DATASET EXTRACT
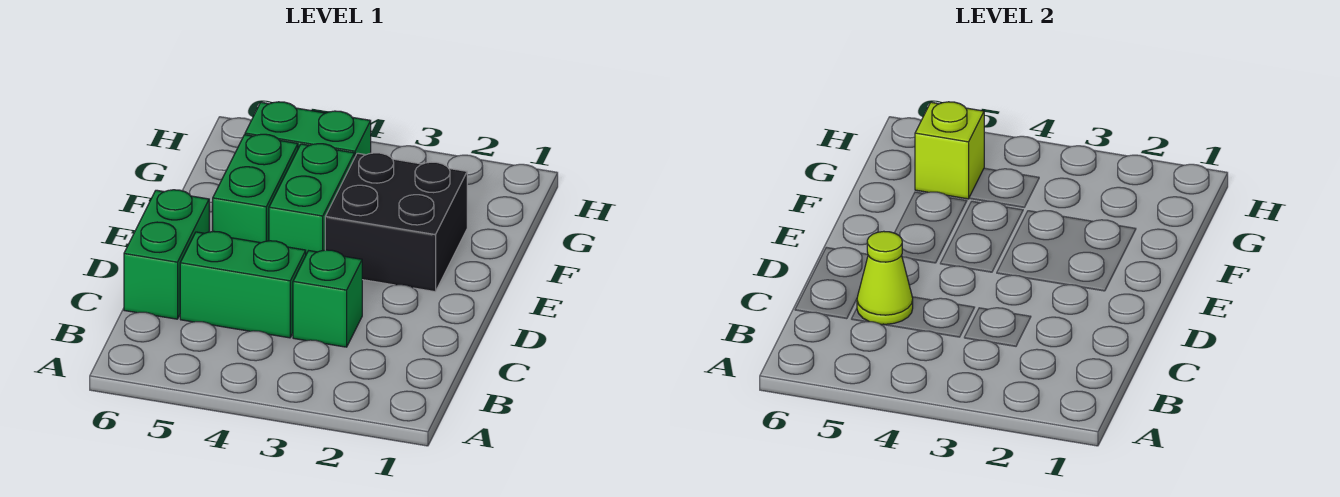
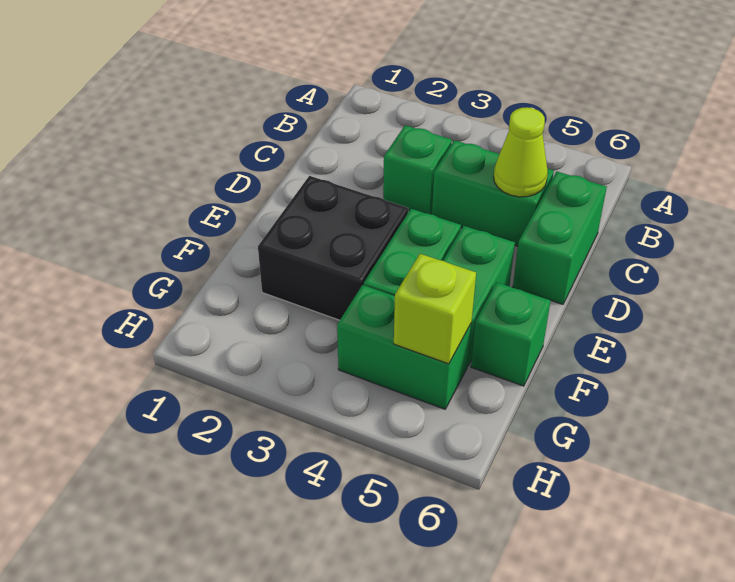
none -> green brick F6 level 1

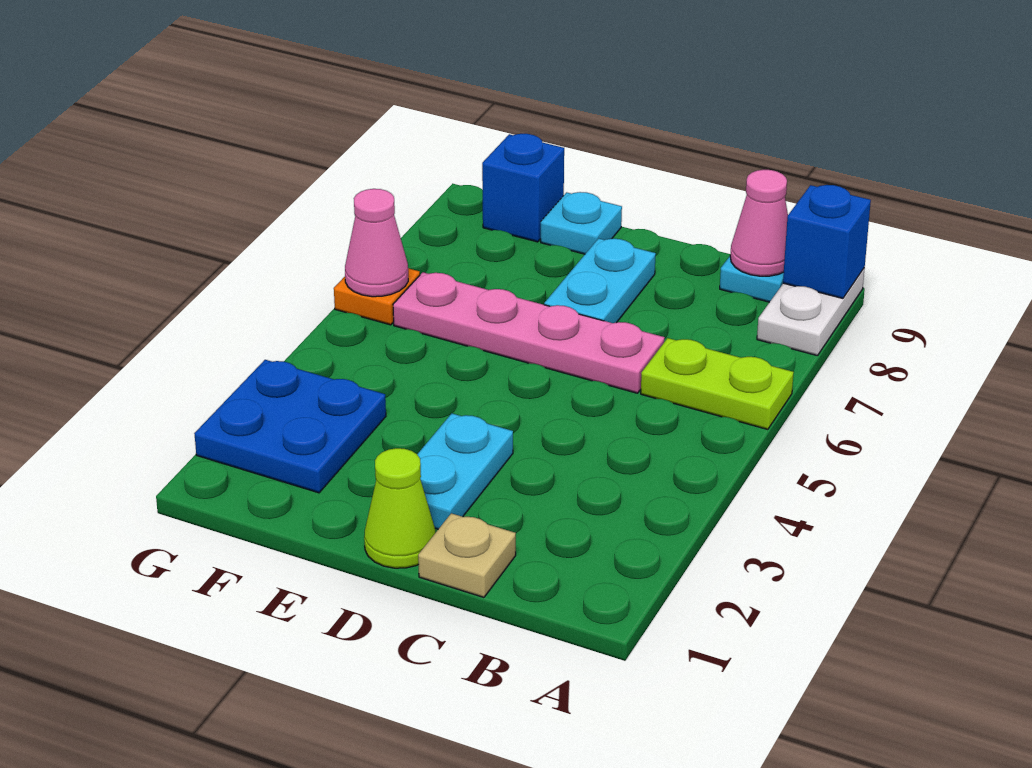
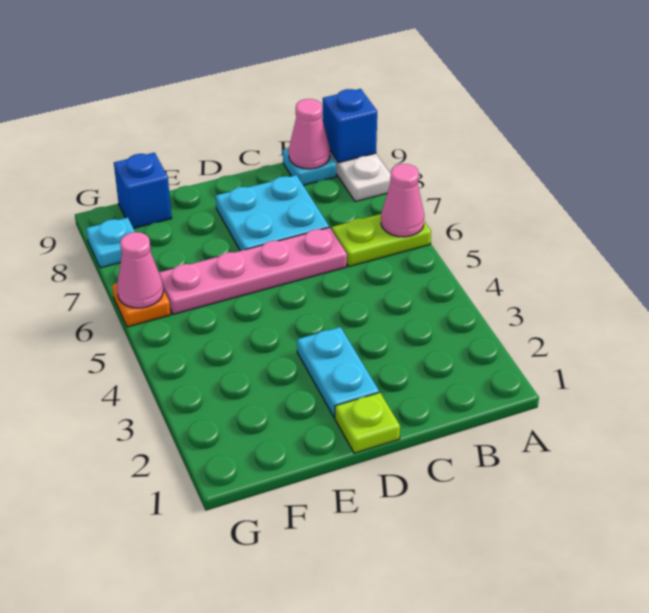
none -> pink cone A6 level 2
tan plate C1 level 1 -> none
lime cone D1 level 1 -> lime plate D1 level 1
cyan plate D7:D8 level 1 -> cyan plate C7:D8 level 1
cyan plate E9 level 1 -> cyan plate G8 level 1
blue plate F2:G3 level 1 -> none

---

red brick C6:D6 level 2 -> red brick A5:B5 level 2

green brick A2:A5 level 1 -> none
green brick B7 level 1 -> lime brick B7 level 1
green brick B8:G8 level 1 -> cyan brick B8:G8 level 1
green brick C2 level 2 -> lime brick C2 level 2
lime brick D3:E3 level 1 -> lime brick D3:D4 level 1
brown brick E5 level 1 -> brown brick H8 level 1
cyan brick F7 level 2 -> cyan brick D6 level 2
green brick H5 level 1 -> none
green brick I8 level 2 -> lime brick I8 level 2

WHAT TO WORK ON
Report how many lines of the records above contain the word "plate", and give only that number.

OUTPUT OF THE EXERCISE
5